▶ **WORK INSTRUCTIONS**
Omit all pictures and give the records below again exactly as written.

[[ EXCERPTED RECORDS, beginning ]]

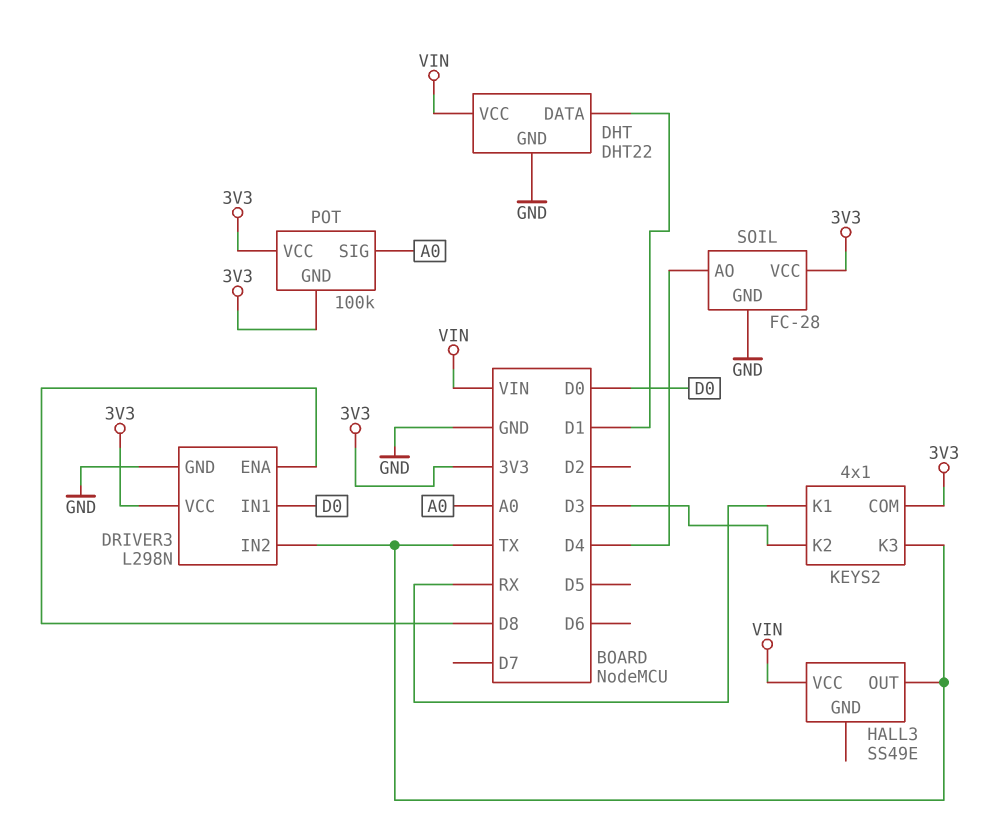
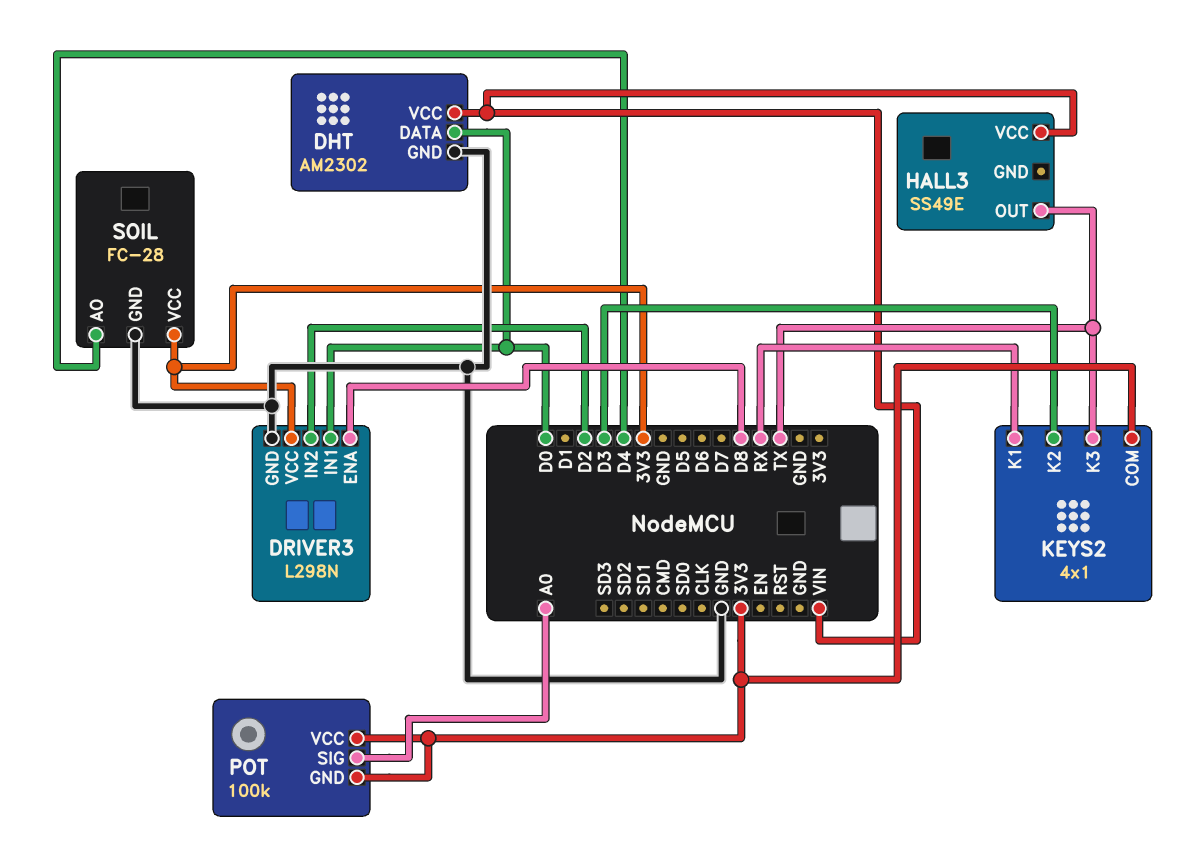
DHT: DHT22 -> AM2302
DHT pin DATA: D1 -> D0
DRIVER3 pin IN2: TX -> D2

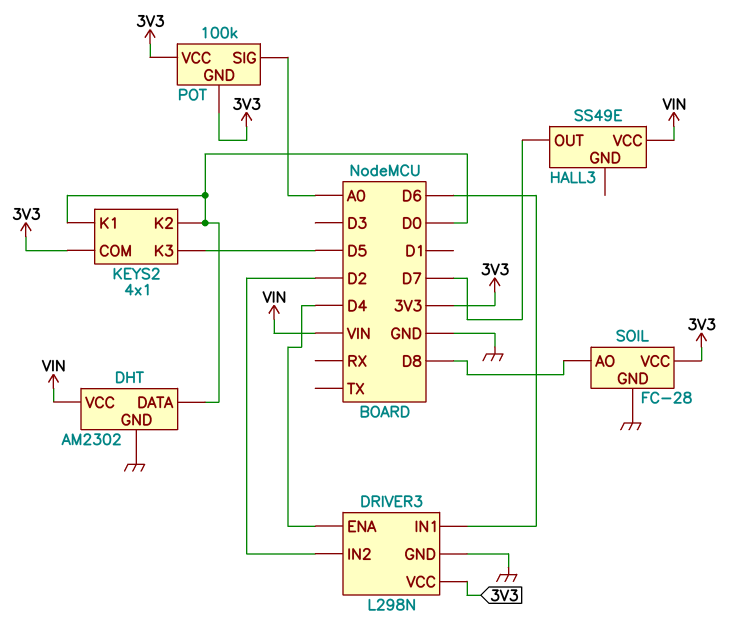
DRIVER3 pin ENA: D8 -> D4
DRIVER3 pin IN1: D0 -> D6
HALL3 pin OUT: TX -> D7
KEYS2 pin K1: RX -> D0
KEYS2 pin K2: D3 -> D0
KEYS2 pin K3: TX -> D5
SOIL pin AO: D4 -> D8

[[ EXCERPTED RECORDS, end ]]

▶ **SOLUTION FOR THIS PROBLEM**
DHT: DHT22 -> AM2302
DHT pin DATA: D1 -> D0
DRIVER3 pin IN2: TX -> D2

DRIVER3 pin ENA: D8 -> D4
DRIVER3 pin IN1: D0 -> D6
HALL3 pin OUT: TX -> D7
KEYS2 pin K1: RX -> D0
KEYS2 pin K2: D3 -> D0
KEYS2 pin K3: TX -> D5
SOIL pin AO: D4 -> D8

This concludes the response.